• Work item: In the entries below, begin at the line with "The top hat/royal purple ended" and stop after the line with "The pot/pink ended"; output those lines exactly and omit the pictures.

• The data:
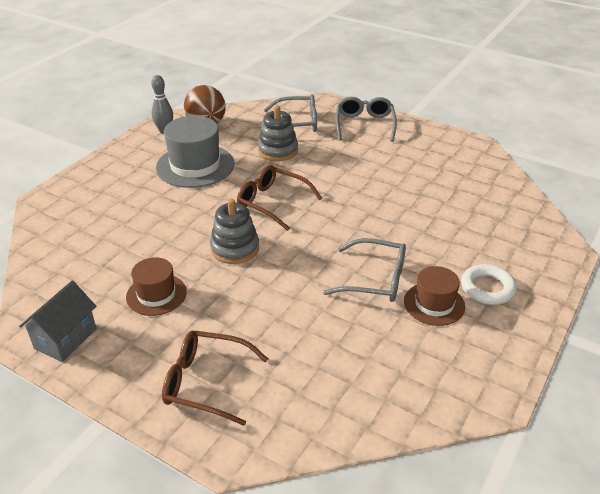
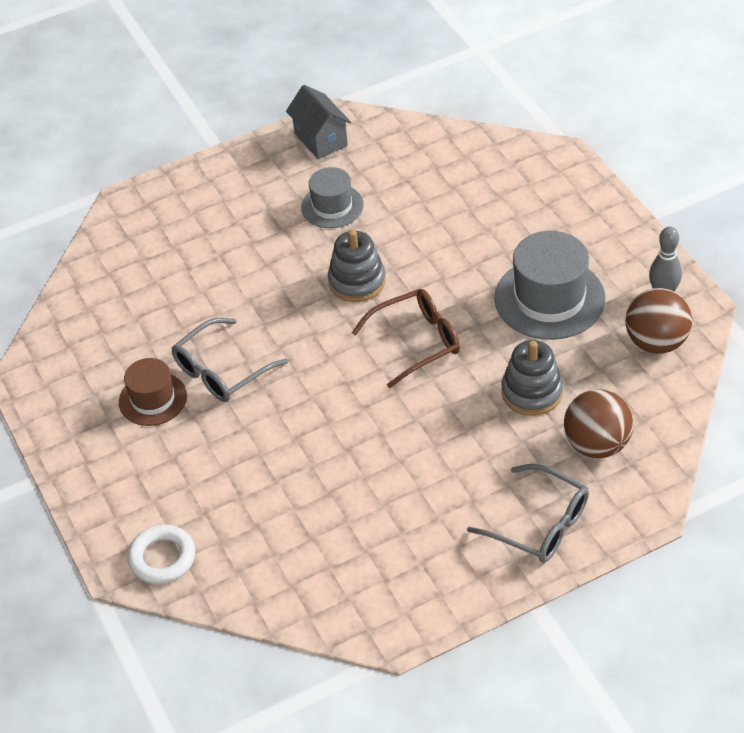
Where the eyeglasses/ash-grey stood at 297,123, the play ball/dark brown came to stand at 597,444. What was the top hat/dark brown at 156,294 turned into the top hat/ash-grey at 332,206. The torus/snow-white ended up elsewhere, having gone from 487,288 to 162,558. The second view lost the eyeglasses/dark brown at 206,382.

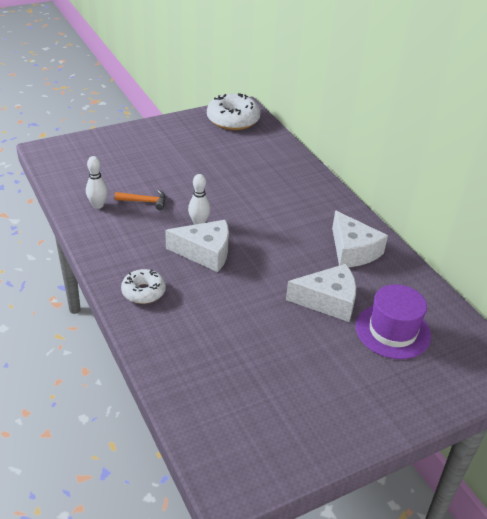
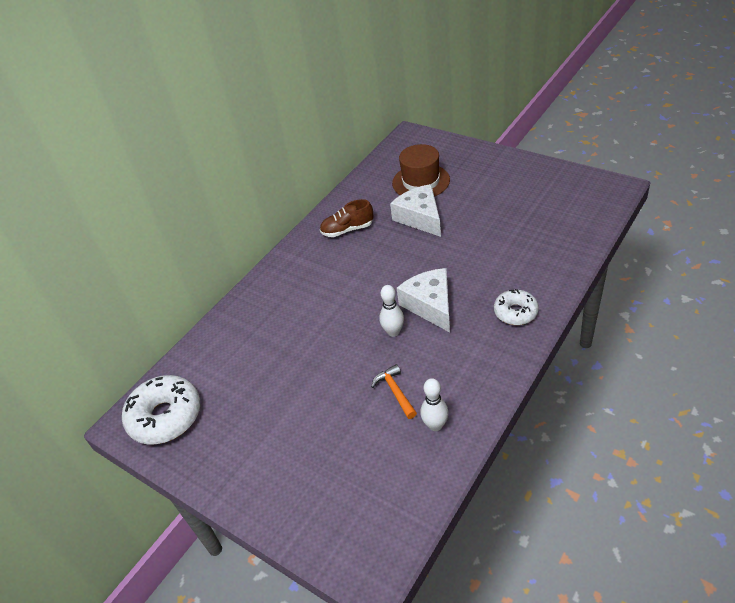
Where the cheese/snow-white stood at 353,250, the sneaker/dark brown came to stand at 347,230. What was the top hat/royal purple at 392,331 turned into the top hat/dark brown at 421,181.

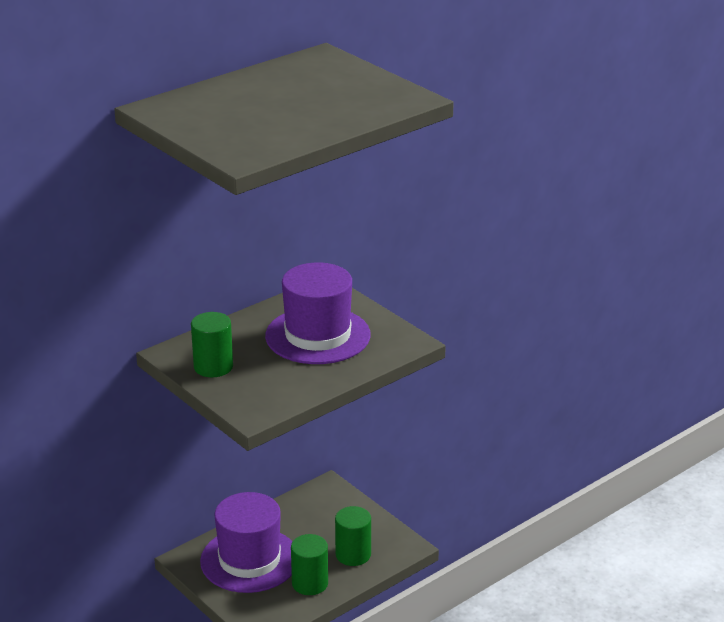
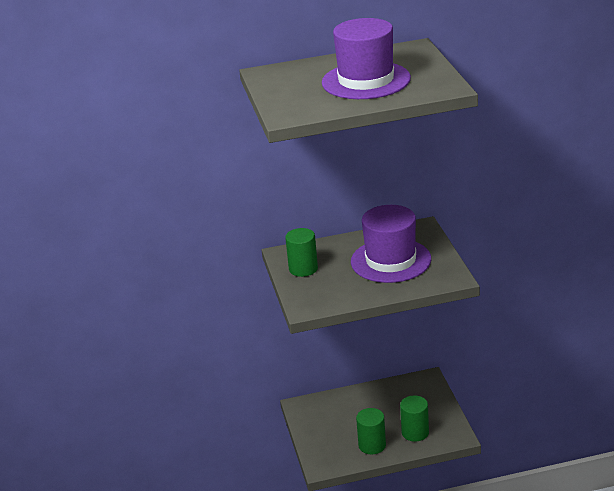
The top hat/royal purple ended up elsewhere, having gone from 249,560 to 366,80.

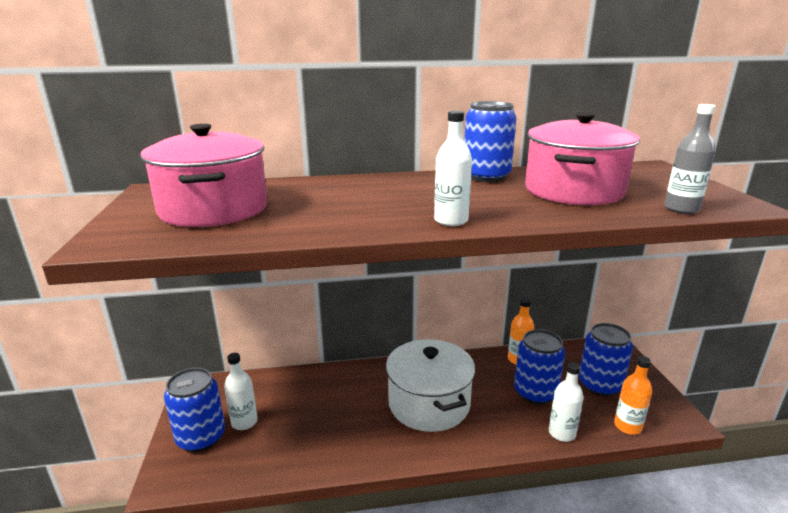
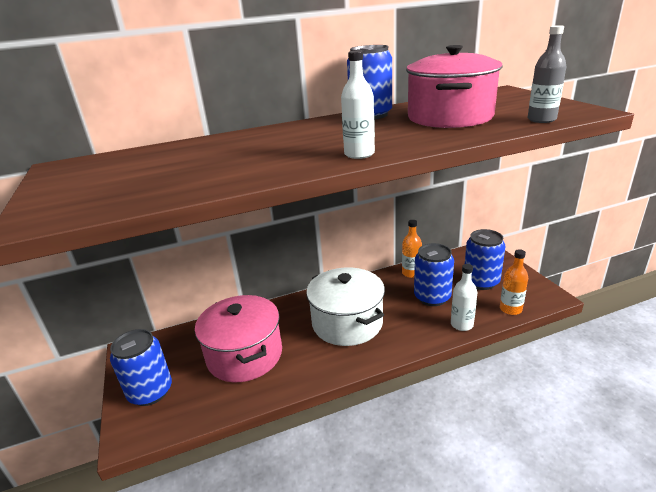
The pot/pink ended up elsewhere, having gone from 214,209 to 245,355. The second view lost the drink bottle/snow-white at 244,422.

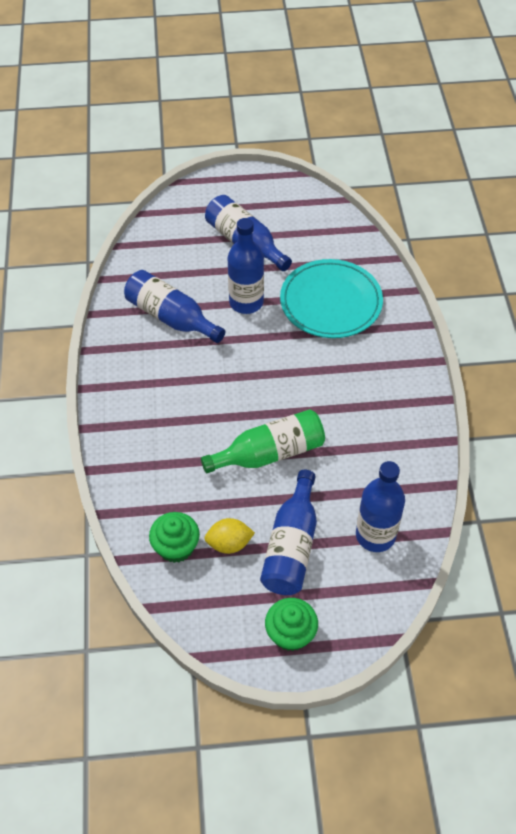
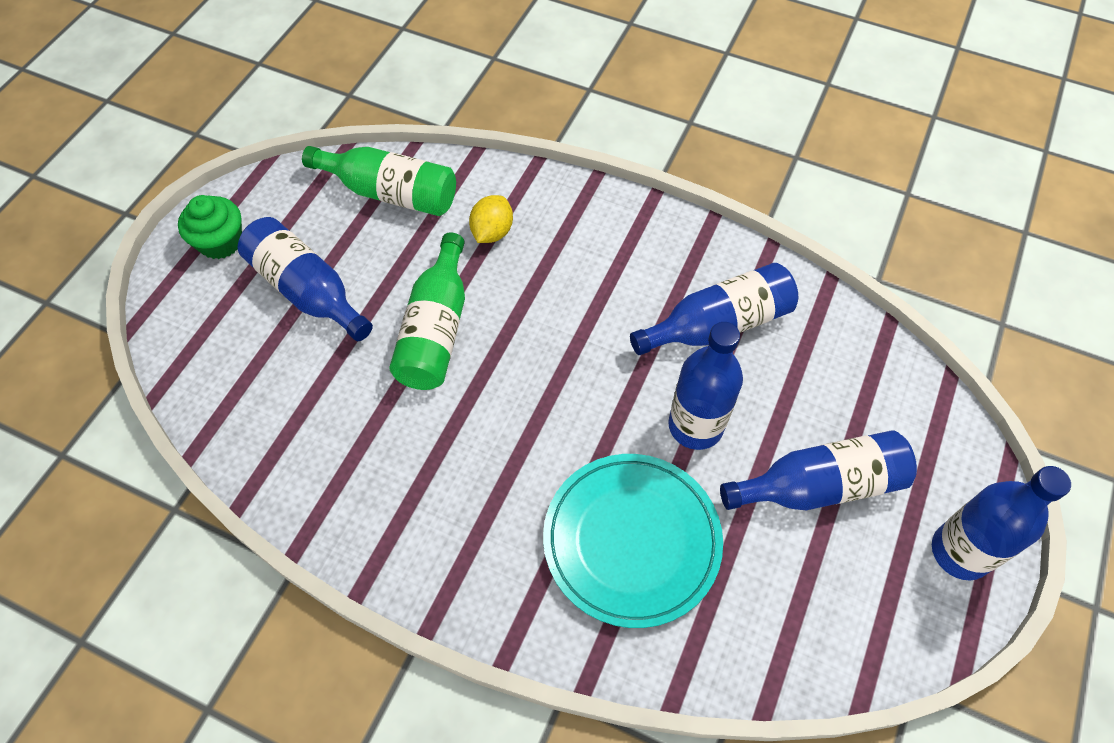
The drink bottle/royal blue ended up elsewhere, having gone from 375,535 to 960,552. Where the fairy cake/green stood at 176,547, the drink bottle/green came to stand at 390,193. The citrus fruit/yellow ended up elsewhere, having gone from 229,543 to 492,232.

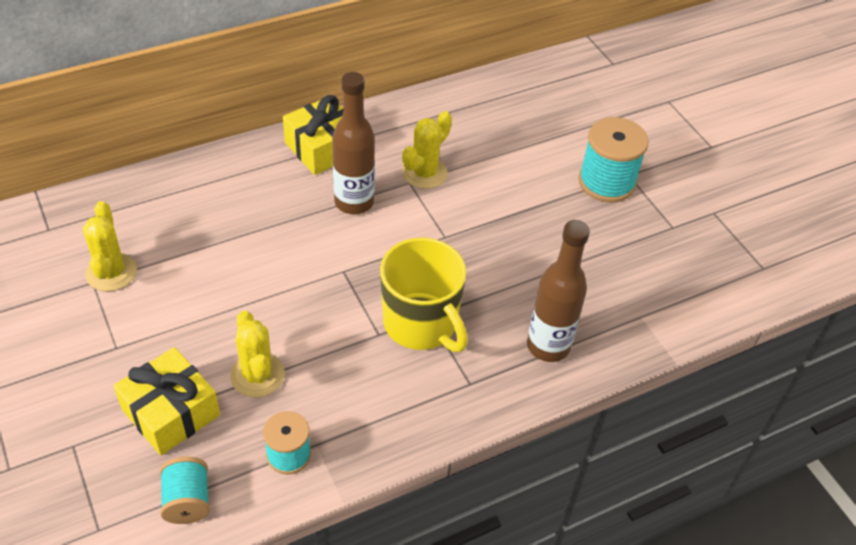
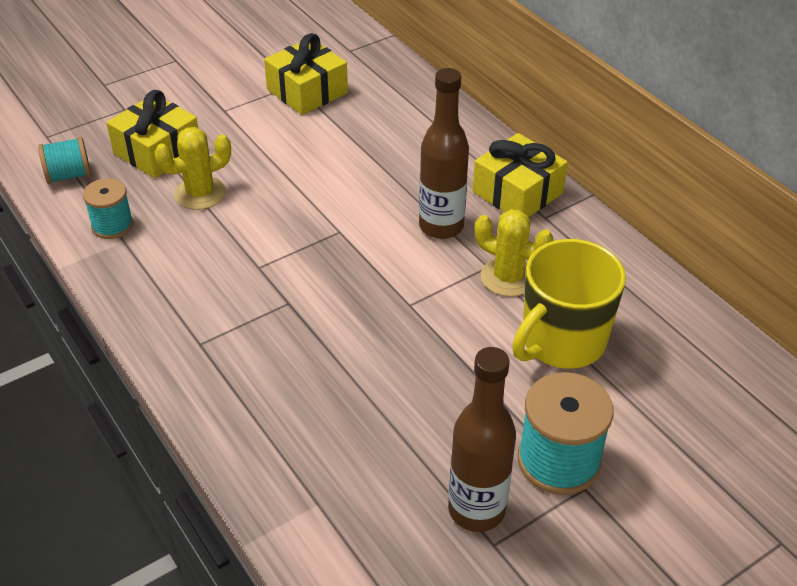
Where the saguaro cactus/yellow stood at 111,272, the wrapped gift/yellow came to stand at 307,91. The drink bottle/dark brown ended up elsewhere, having gone from 548,346 to 476,510. The mug/yellow ended up elsewhere, having gone from 421,324 to 561,341.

• Final answer:
The top hat/royal purple ended up elsewhere, having gone from 249,560 to 366,80.

The pot/pink ended up elsewhere, having gone from 214,209 to 245,355. The second view lost the drink bottle/snow-white at 244,422.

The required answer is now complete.